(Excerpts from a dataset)
= = = = = = =

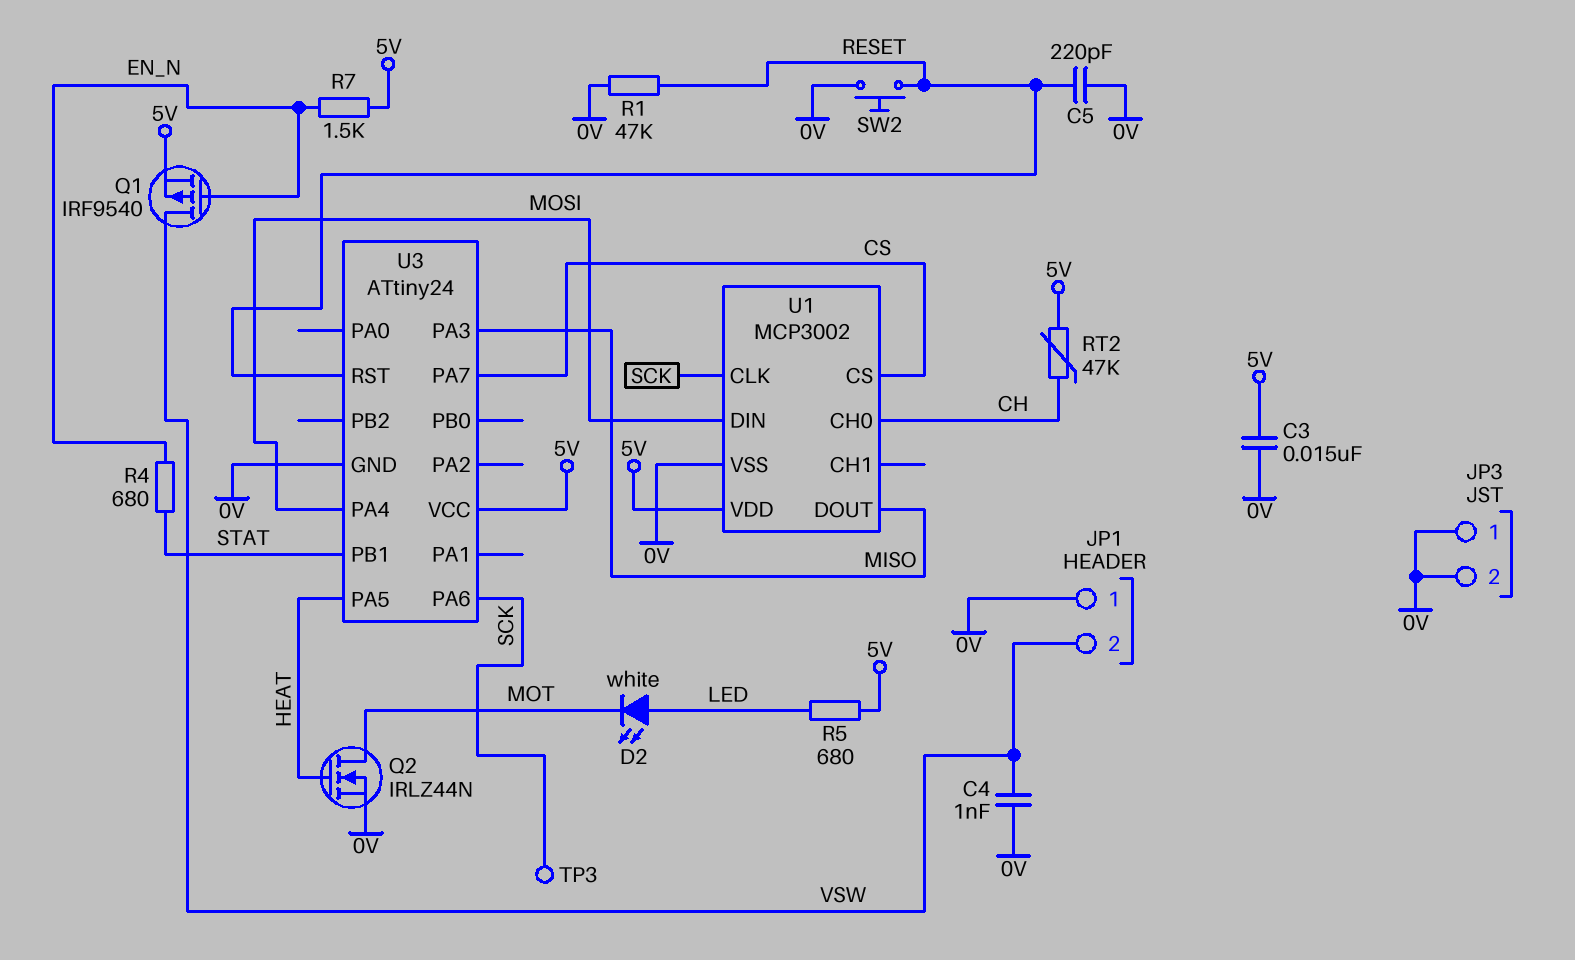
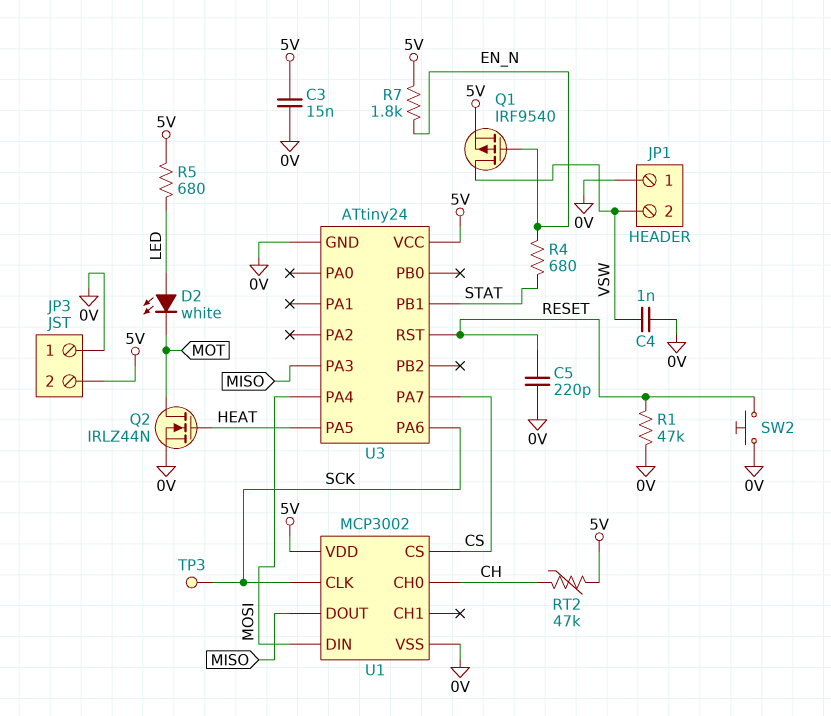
JP3 pin 2: 0V -> 5V
R7: 1.5k (5V, EN_N) -> 1.8k (5V, EN_N)

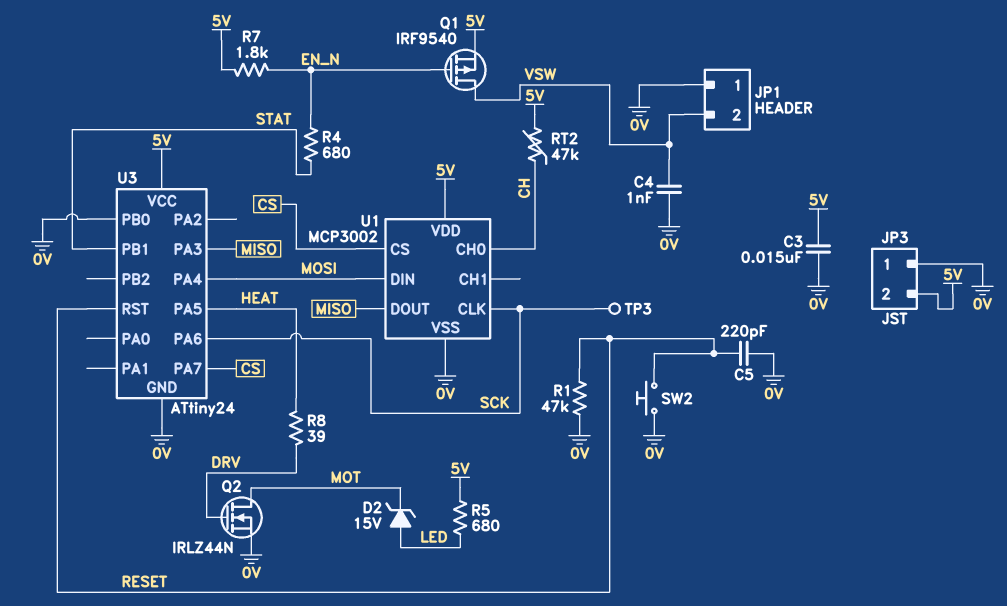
D2: LED white (A LED, K MOT) -> zener 15V (A LED, K MOT)
Q2: NMOS IRLZ44N (G HEAT, D MOT, S 0V) -> NMOS IRLZ44N (G DRV, D MOT, S 0V)
R8: none -> 39 (DRV, HEAT)
U3 pin PB0: none -> 0V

= = = = = = =

ASSIGNED TASK: Return only the number of lines in the preceding records that contain the string "HEAT".

SOLUTION: 2